──────── MATERIAL SHOWN ────────

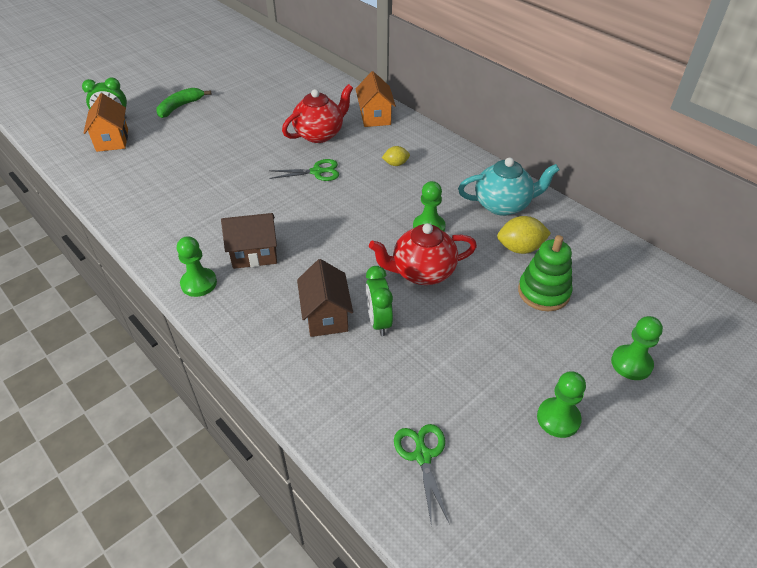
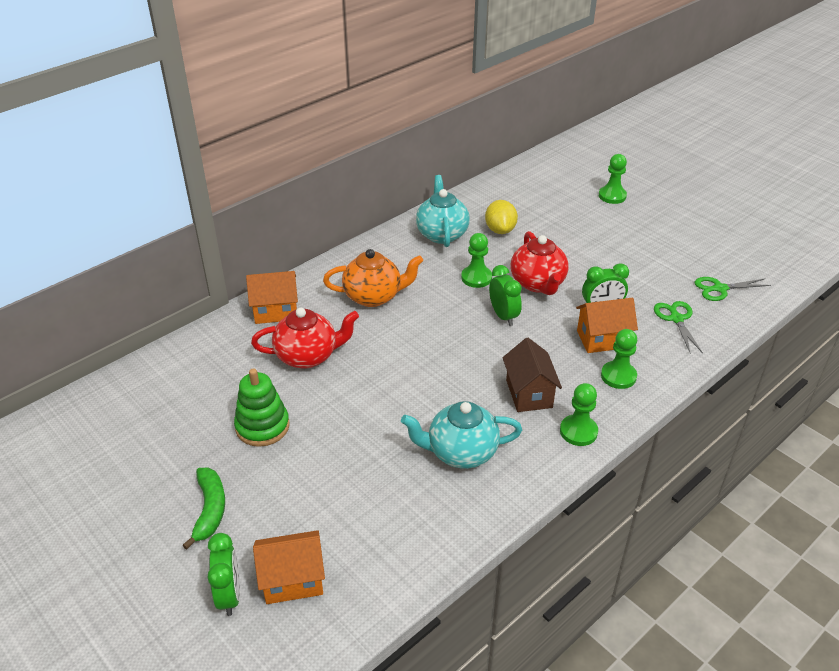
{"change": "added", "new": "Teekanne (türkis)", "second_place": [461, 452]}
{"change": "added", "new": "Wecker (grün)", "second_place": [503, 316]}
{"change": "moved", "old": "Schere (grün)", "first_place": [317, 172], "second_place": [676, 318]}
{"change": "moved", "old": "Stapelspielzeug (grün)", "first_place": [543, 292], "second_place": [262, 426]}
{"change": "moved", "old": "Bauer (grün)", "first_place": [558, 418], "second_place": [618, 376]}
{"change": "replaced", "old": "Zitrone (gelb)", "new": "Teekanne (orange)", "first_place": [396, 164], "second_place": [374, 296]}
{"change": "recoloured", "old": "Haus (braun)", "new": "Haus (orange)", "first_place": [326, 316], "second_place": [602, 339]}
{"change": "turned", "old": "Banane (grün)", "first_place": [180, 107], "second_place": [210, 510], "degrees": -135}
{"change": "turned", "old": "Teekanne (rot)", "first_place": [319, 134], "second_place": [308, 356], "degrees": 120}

────────

> WHAT TO DO:
For every line above that has "added" in it, copy the line.

> ANSWER BELOW:
{"change": "added", "new": "Teekanne (türkis)", "second_place": [461, 452]}
{"change": "added", "new": "Wecker (grün)", "second_place": [503, 316]}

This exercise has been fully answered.